● Data supplied
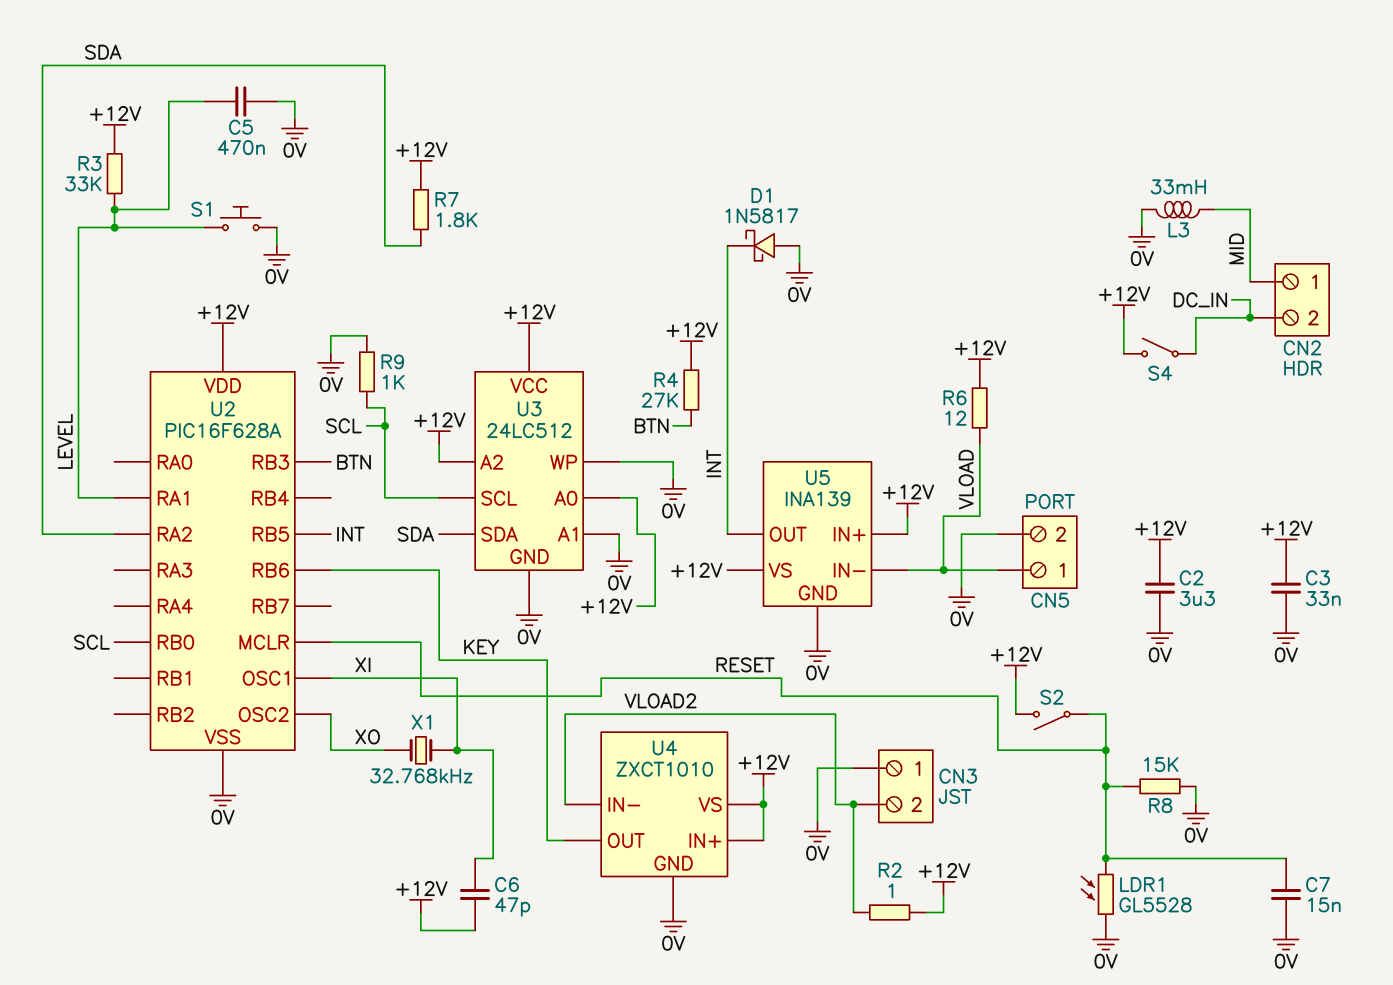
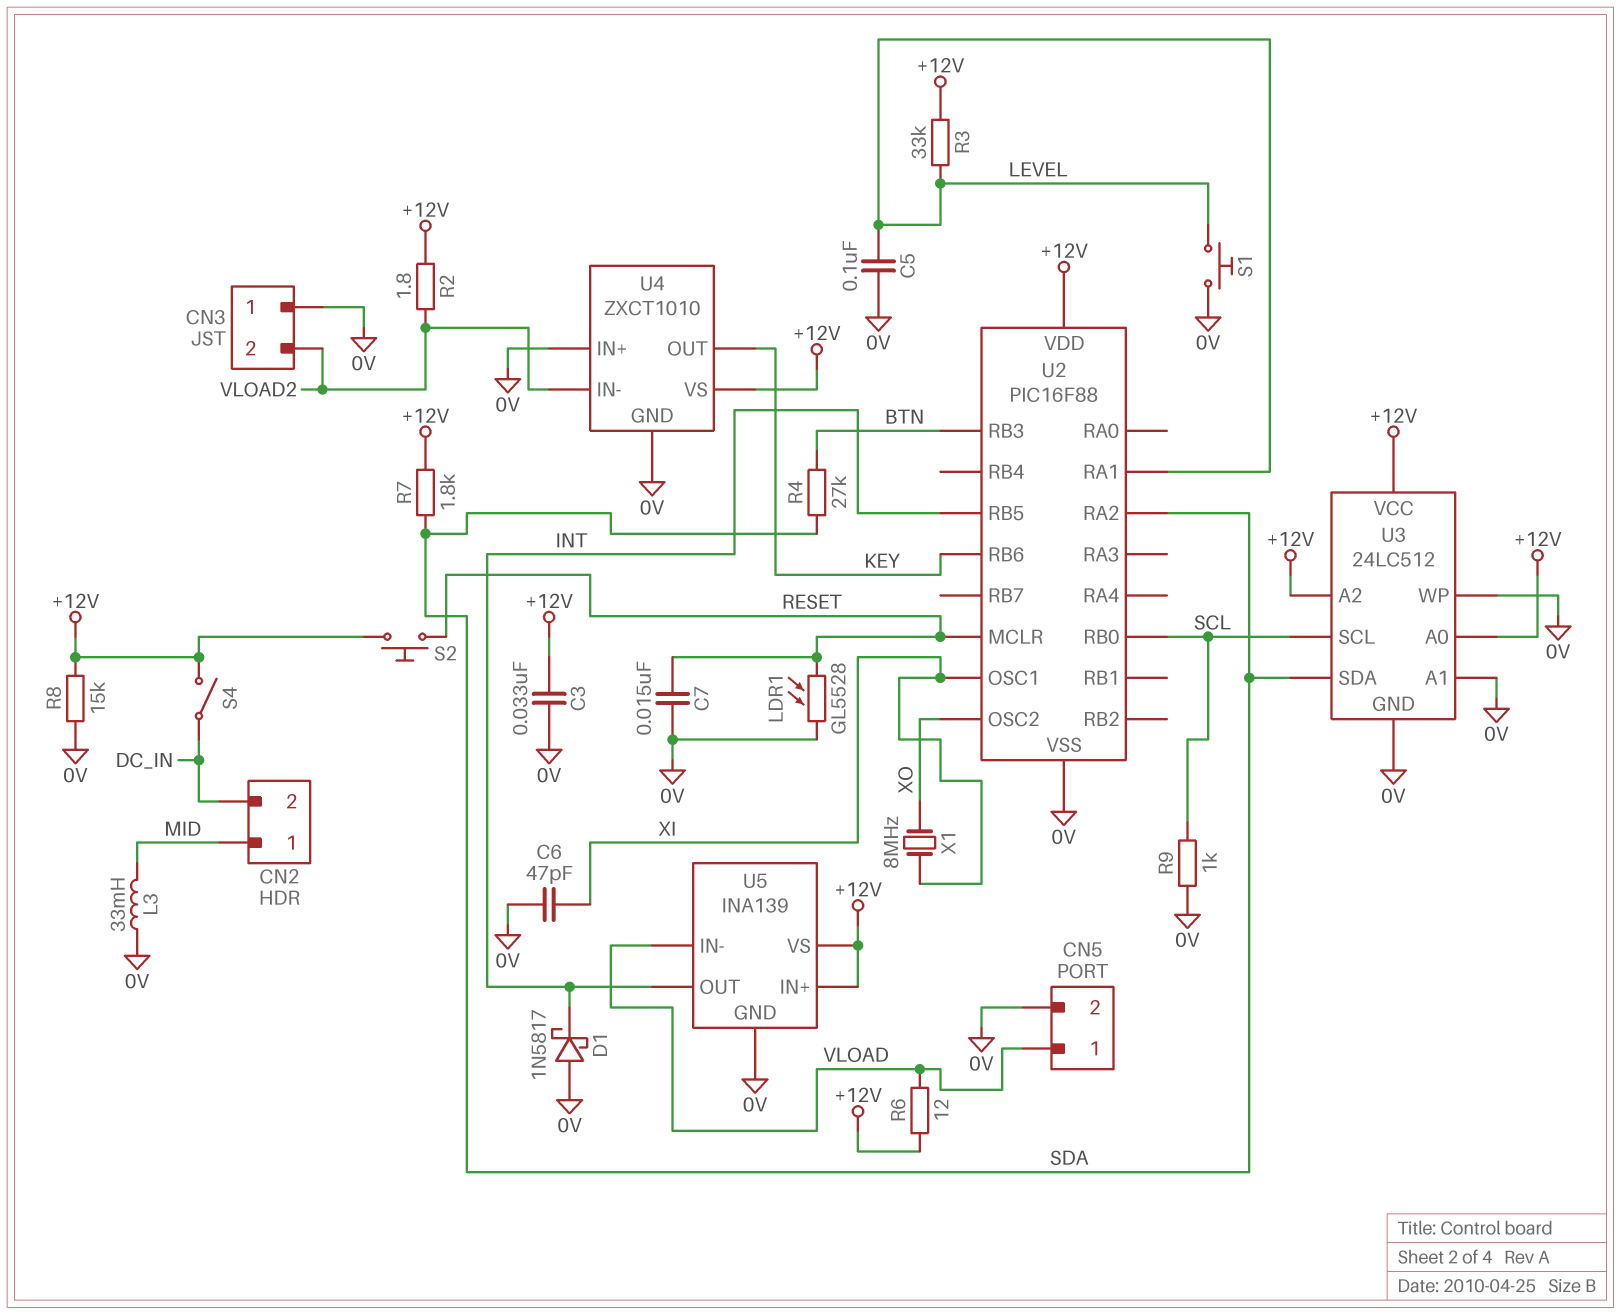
C2: 3.3uF (+12V, 0V) -> none
C5: 470nF (0V, LEVEL) -> 100nF (0V, LEVEL)
C6: 47pF (+12V, XI) -> 47pF (0V, XI)
R2: 1 (+12V, VLOAD2) -> 1.8 (+12V, VLOAD2)
R4: 27k (+12V, BTN) -> 27k (BTN, SDA)
R8: 15k (0V, RESET) -> 15k (+12V, 0V)
S2: switch (+12V, RESET) -> button (+12V, RESET)
U2: PIC16F628A -> PIC16F88
U4 pin IN+: +12V -> 0V
X1: 32.768kHz (XI, XO) -> 8MHz (XI, XO)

● Task to carry out
Determine the number of lines in the data above that include the word "RESET", then answer with that number alone.

● Reply to the exercise
2